══ DATA TO PROCESS

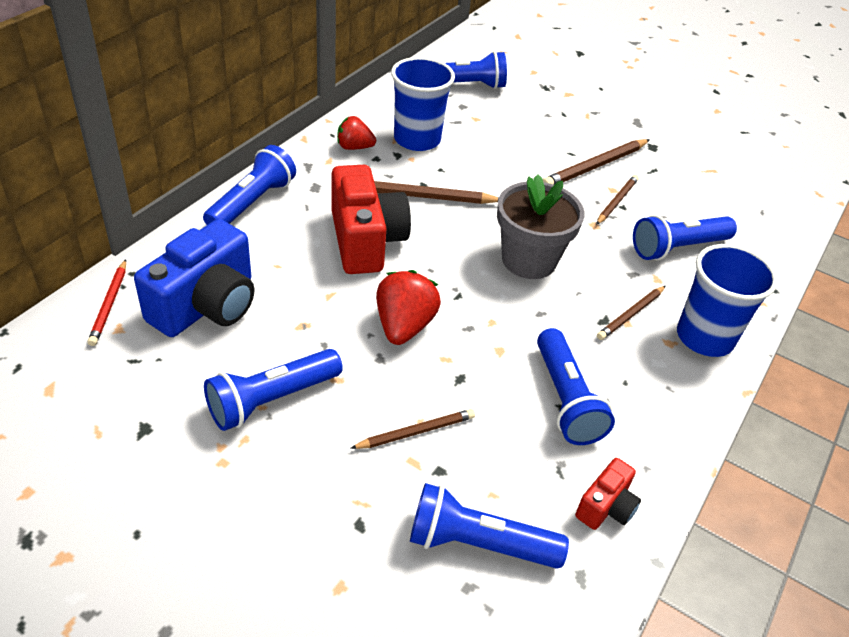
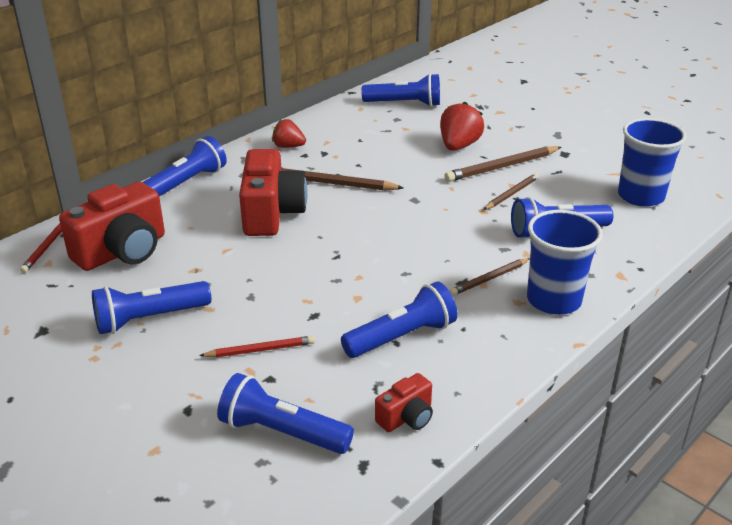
camera: 15 degrees right, 10 degrees down
(207, 305) = (122, 251): blue camera -> red camera
(404, 326) = (280, 275): red strawberry -> red strawberry (458, 146)
(416, 432) = (260, 350): brown pencil -> red pencil
(417, 139) = (345, 142): blue cup -> blue cup (641, 196)
(529, 260) = (410, 234): grey flower pot -> none
(565, 399) = (402, 337): blue flashlight -> blue flashlight turned 120 degrees counterclockwise

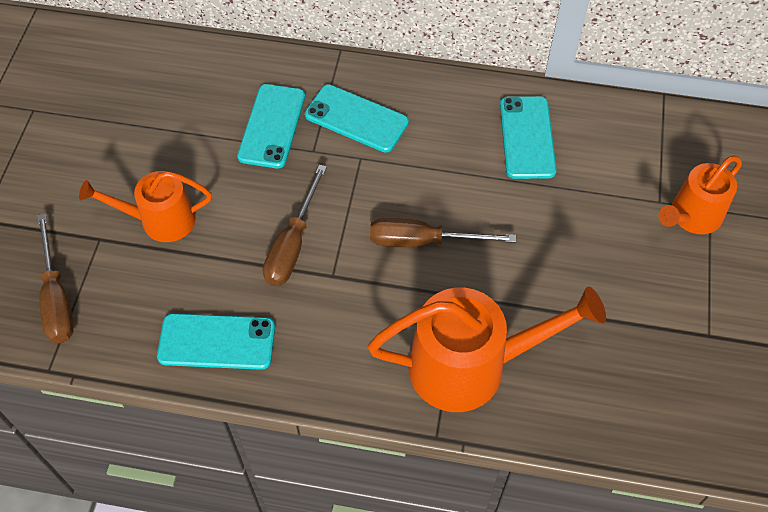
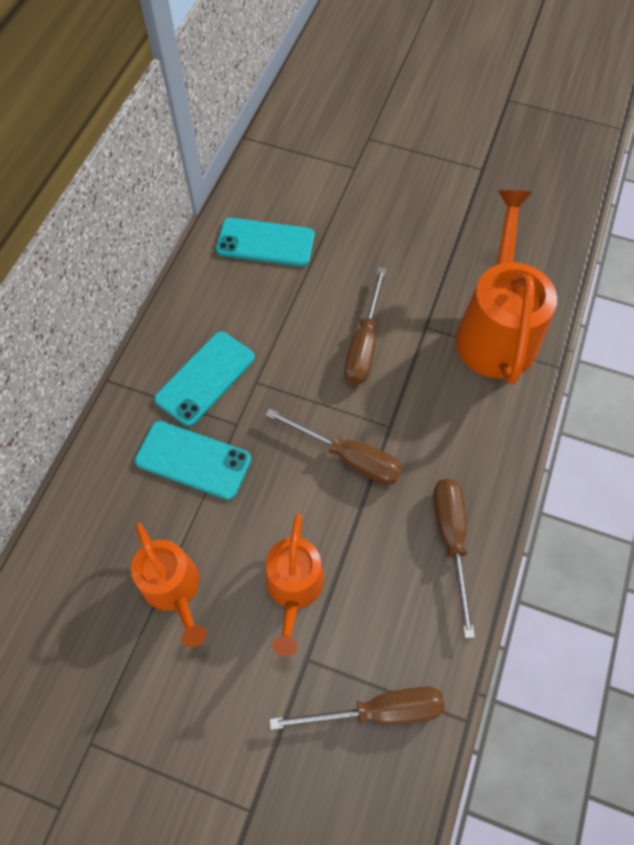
camera: 80 degrees left, 5 degrees up
(216, 342) = (451, 540): turquoise phone -> brown screwdriver
(691, 217) = (373, 151): orange watering can -> orange watering can (174, 589)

════

### WORK INSTRUCTION
The data above must be copied exactly. Leave out the pictures.

### ANSWER SPACE
camera: 15 degrees right, 10 degrees down
(207, 305) = (122, 251): blue camera -> red camera
(404, 326) = (280, 275): red strawberry -> red strawberry (458, 146)
(416, 432) = (260, 350): brown pencil -> red pencil
(417, 139) = (345, 142): blue cup -> blue cup (641, 196)
(529, 260) = (410, 234): grey flower pot -> none
(565, 399) = (402, 337): blue flashlight -> blue flashlight turned 120 degrees counterclockwise

camera: 80 degrees left, 5 degrees up
(216, 342) = (451, 540): turquoise phone -> brown screwdriver
(691, 217) = (373, 151): orange watering can -> orange watering can (174, 589)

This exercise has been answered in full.